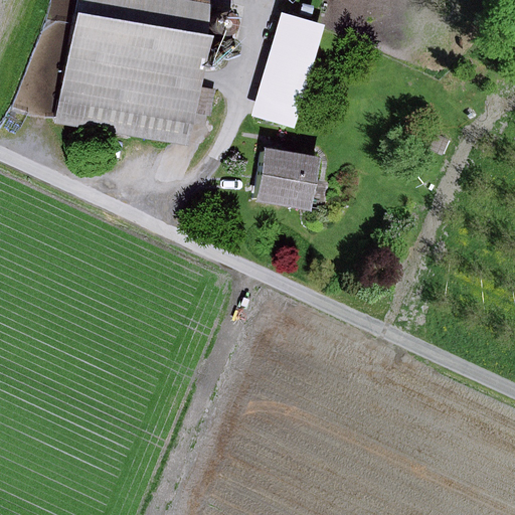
[(78,0),(56,120),(188,145),(194,114),(210,117),(215,89),(202,86),(211,35),(209,0),(78,0)]
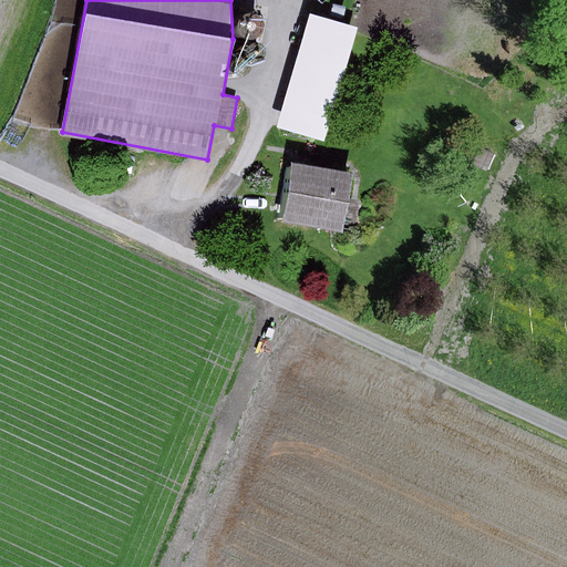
[(239,35),(243,38),(246,39),(250,38),(255,37),(257,33),(259,30),(260,26),(259,22),(257,18),(255,16),(250,13),(246,13),(243,14),(238,17),(236,20),(235,24),(235,28),(236,32),(239,35)]
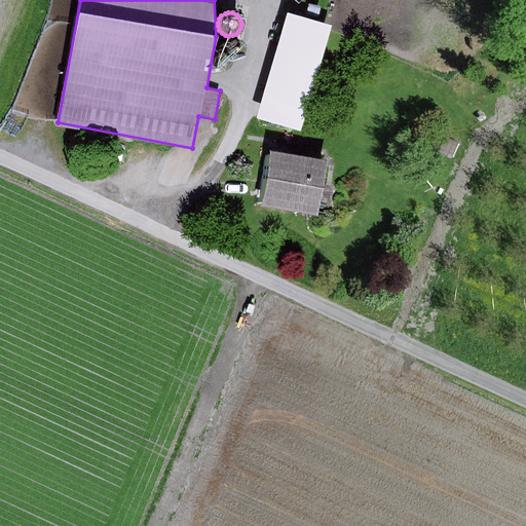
[(331,27),(288,13),(257,119),(300,132),(331,27)]
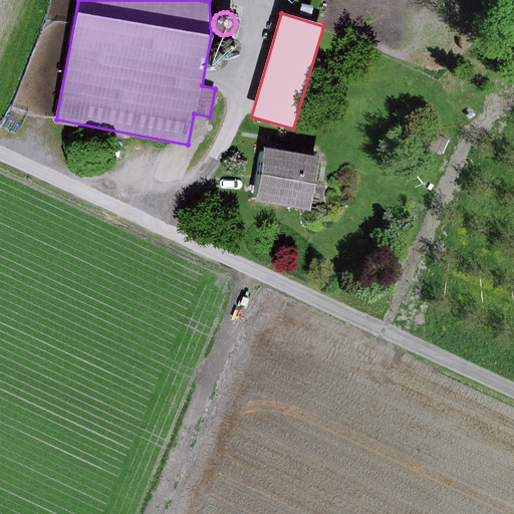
[(225,54),(228,55),(230,56),(233,56),(235,55),(237,53),(239,50),(239,47),(239,44),(237,42),(235,40),(232,39),(229,39),(227,40),(224,42),(223,44),(222,47),(222,49),(223,52),(225,54)]
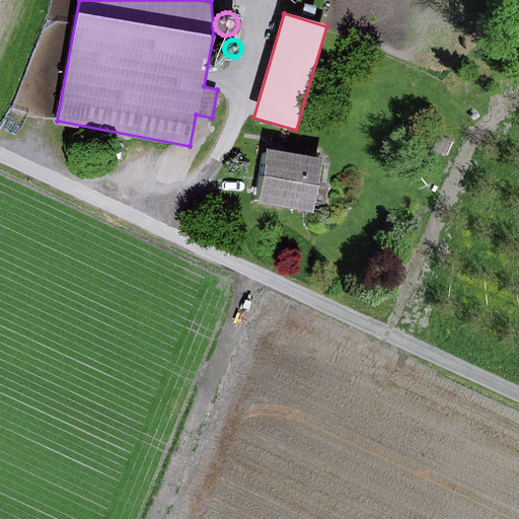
[(214,70),(217,71),(219,71),(222,71),(224,70),(226,68),(228,66),(228,63),(228,60),(226,57),(224,56),(221,55),(218,55),(216,55),(213,57),(212,60),(211,62),(211,65),(212,67),(214,70)]
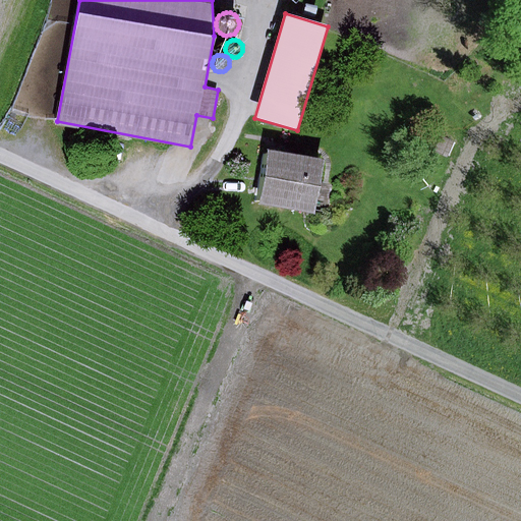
[(442,135),(435,150),(448,157),(455,142),(442,135)]
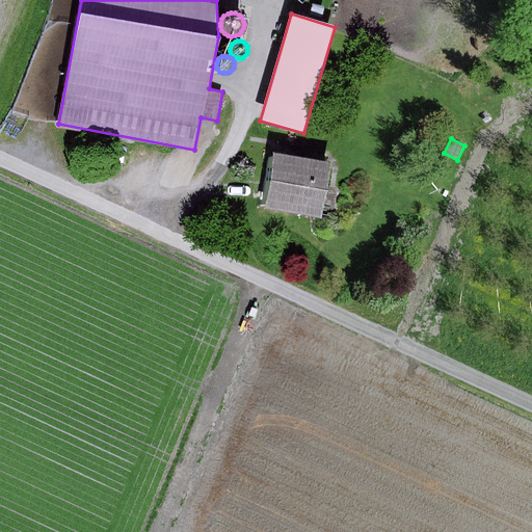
[(330,157),(271,149),(262,205),(322,214),(330,157)]
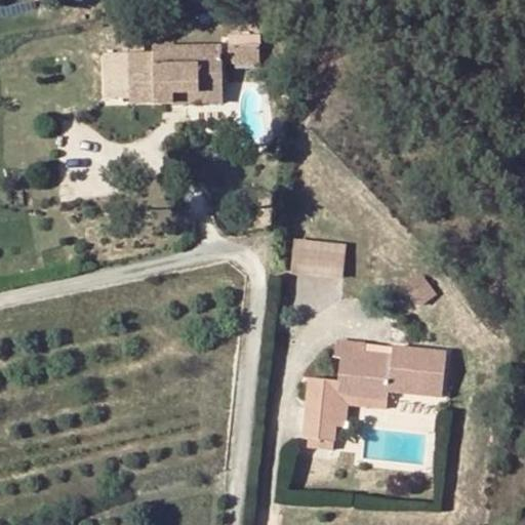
[(229,44),(229,47),(229,54),(259,54),(258,44),(229,44)]
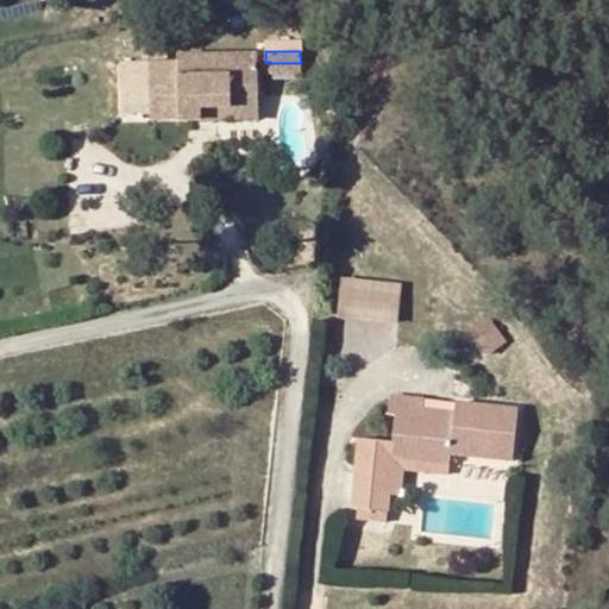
[(176,112),(177,121),(201,121),(201,111),(257,111),(257,55),(176,56),(176,64),(148,64),(149,112),(176,112)]
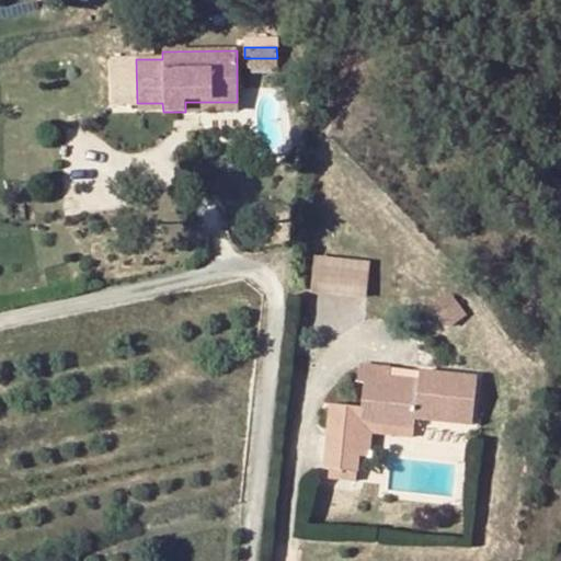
[(244,71),(277,71),(277,58),(244,58),(244,71)]
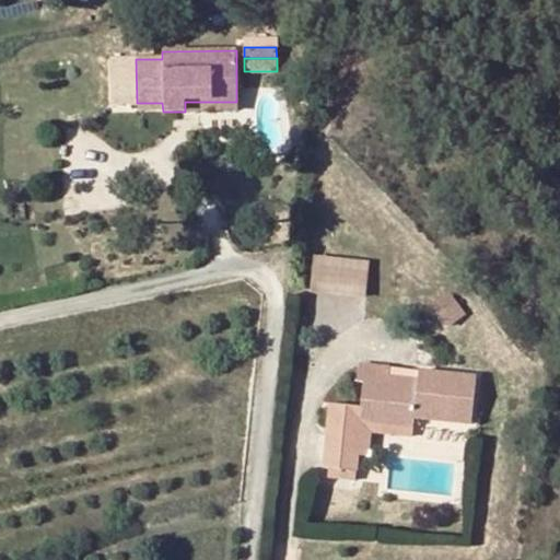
[(185,114),(237,113),(236,102),(185,102),(185,112),(185,114)]
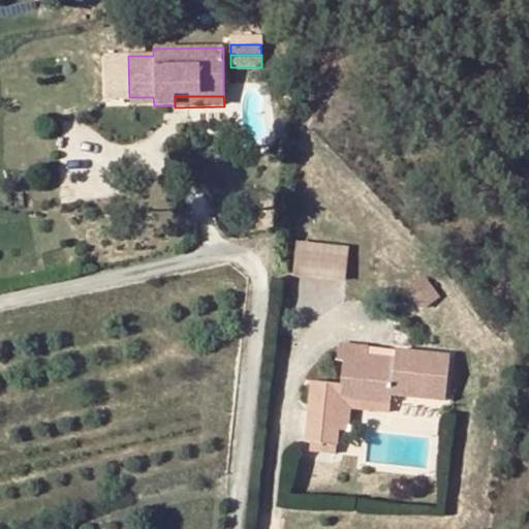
[(129,97),(129,105),(154,105),(153,97),(129,97)]
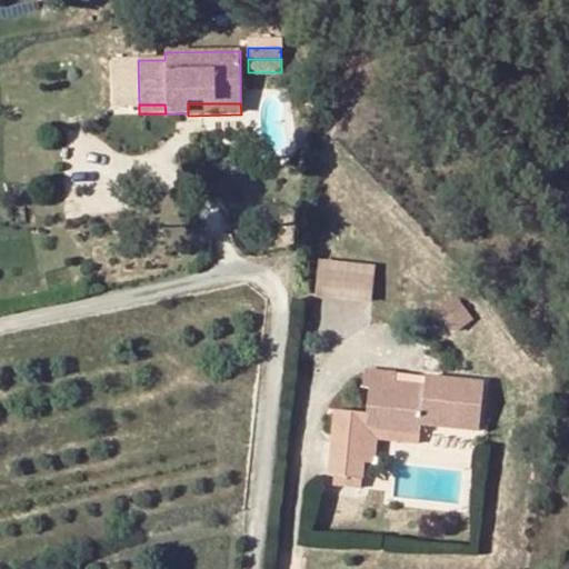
[(326,269),(316,268),(315,285),(323,286),(326,269)]
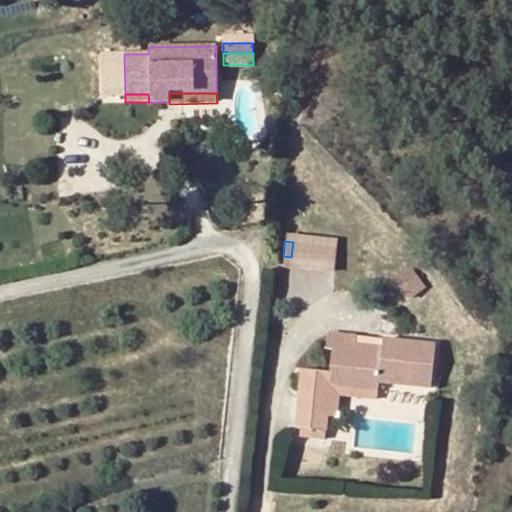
[(379,382),(431,387),(435,344),(382,339),(381,347),(355,344),(356,336),(327,333),(326,349),(331,350),(329,372),(301,369),(295,428),(301,428),(325,431),(327,431),(329,417),(336,418),(336,411),(338,411),(339,396),(354,397),(355,389),(378,391),(379,382)]
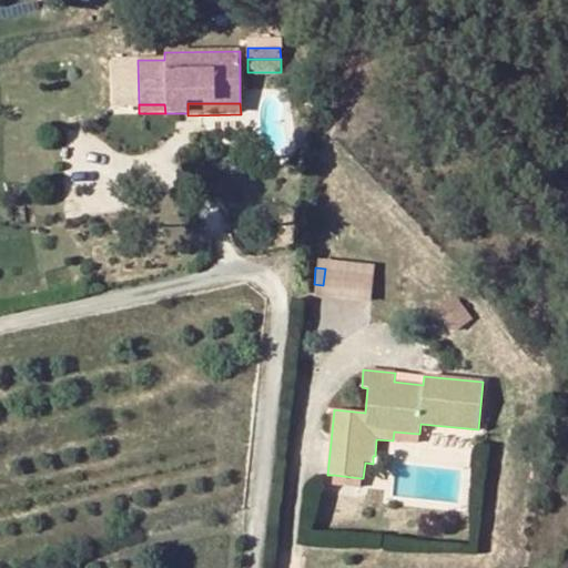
[(423,385),(424,376),(395,373),(394,382),(423,385)]
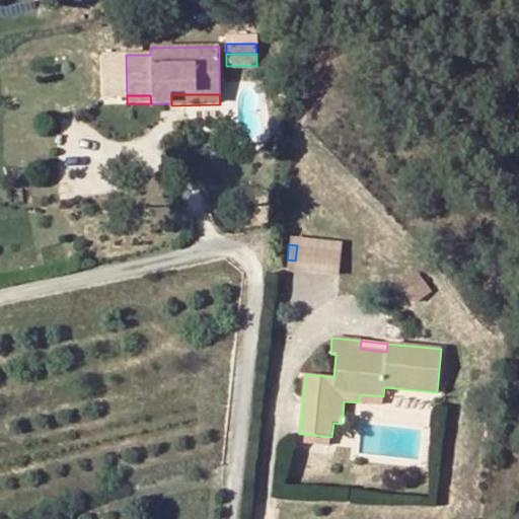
[(360,394),(359,402),(382,405),(383,396),(360,394)]
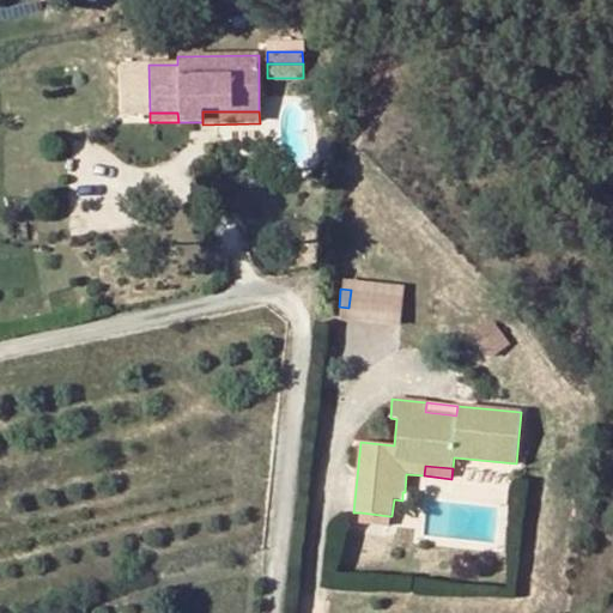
[(358,525),(388,527),(389,516),(360,513),(358,525)]
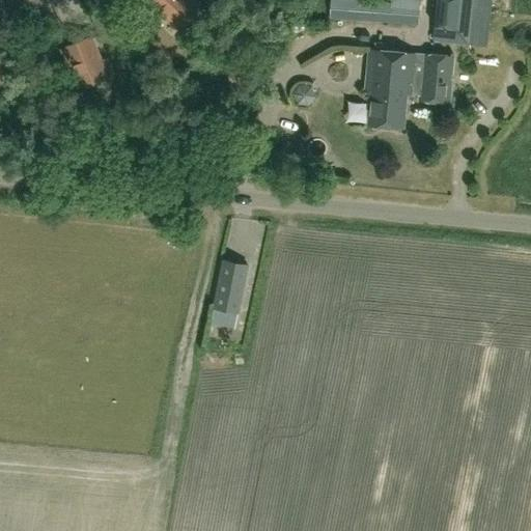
[(185,0),(149,0),(178,27),(182,24),(186,24),(193,16),(192,12),(201,2),(198,0),(187,0),(186,1),(185,0)]
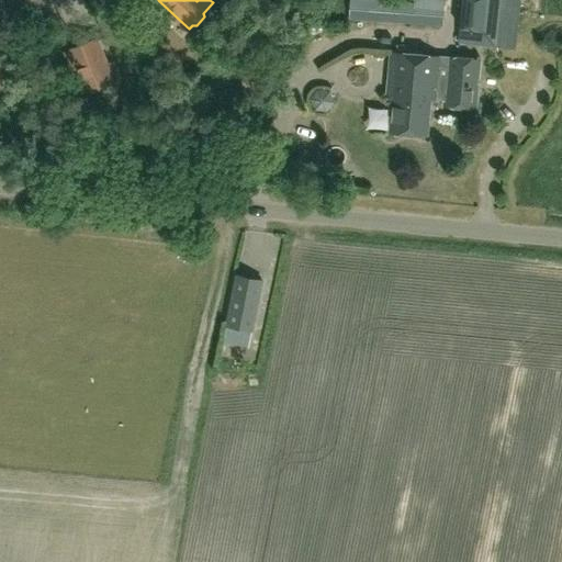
[(442,26),(444,0),(414,0),(414,3),(393,2),(393,0),(379,0),(379,1),(369,0),(349,0),(348,19),(442,26)]
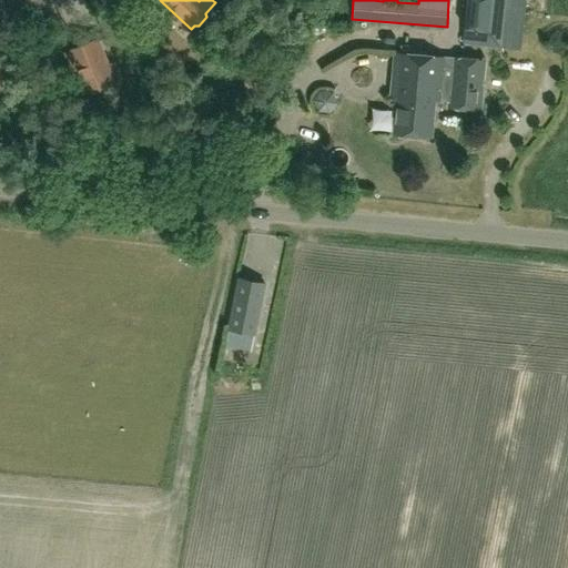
[(463,40),(485,43),(500,44),(505,0),(466,0),(463,29),(464,29),(463,40)]
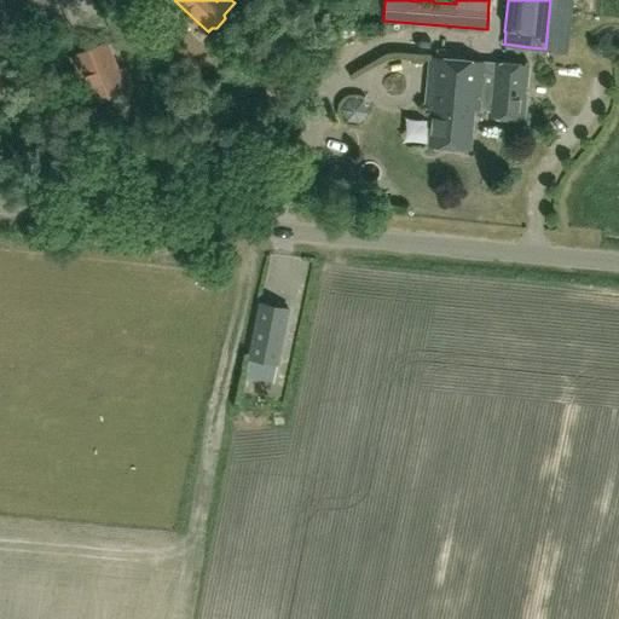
[(76,53),(97,102),(100,99),(105,102),(116,97),(117,92),(132,86),(127,73),(117,77),(103,44),(76,53)]
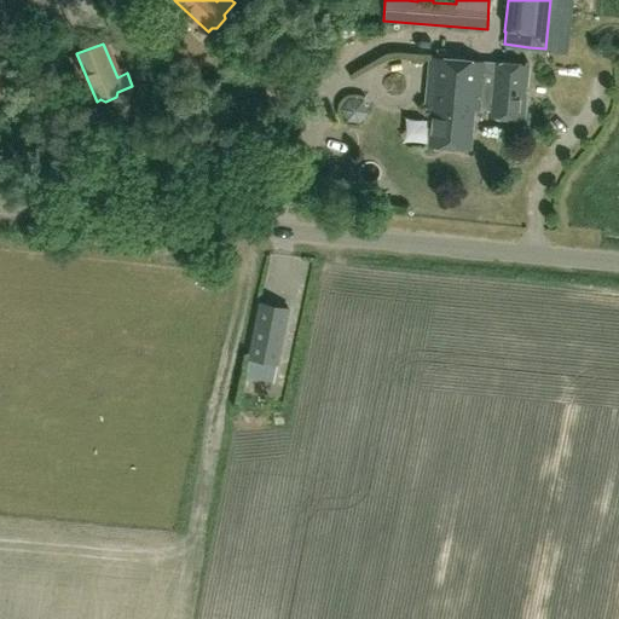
[(486,64),(486,62),(431,57),(427,105),(433,105),(429,146),(472,149),(475,109),(490,110),(490,116),(525,120),(530,65),(493,63),(493,65),(486,64)]
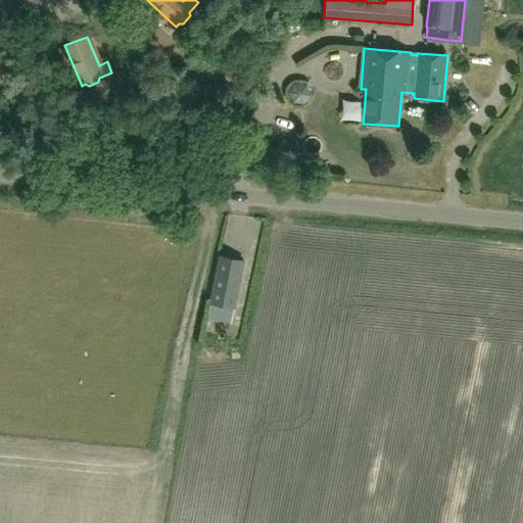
[(234,308),(244,262),(220,256),(210,303),(234,308)]
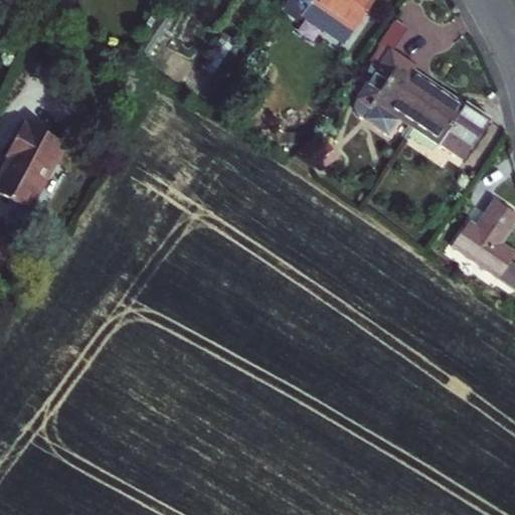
[(288,0),(285,5),(303,17),(314,0),(288,0)]
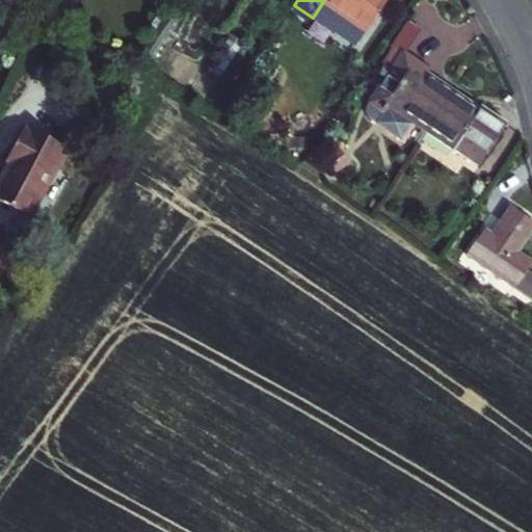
[(324,0),(313,18),(356,47),(388,0),(324,0)]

• • • • •

WHAT THE TASK REQUIRES -
Your answer must be the lines above from the one holding "[(229,44),(229,47),(229,54),(259,54),(258,44),(229,44)]" up to and including the one holding "[(326,269),(316,268),(315,285),(323,286),(326,269)]", exact and with no pictures.

ANSWER FOR THE TASK -
[(229,44),(229,47),(229,54),(259,54),(258,44),(229,44)]
[(176,112),(177,121),(201,121),(201,111),(257,111),(257,55),(176,56),(176,64),(148,64),(149,112),(176,112)]
[(244,71),(277,71),(277,58),(244,58),(244,71)]
[(185,114),(237,113),(236,102),(185,102),(185,112),(185,114)]
[(129,97),(129,105),(154,105),(153,97),(129,97)]
[(326,269),(316,268),(315,285),(323,286),(326,269)]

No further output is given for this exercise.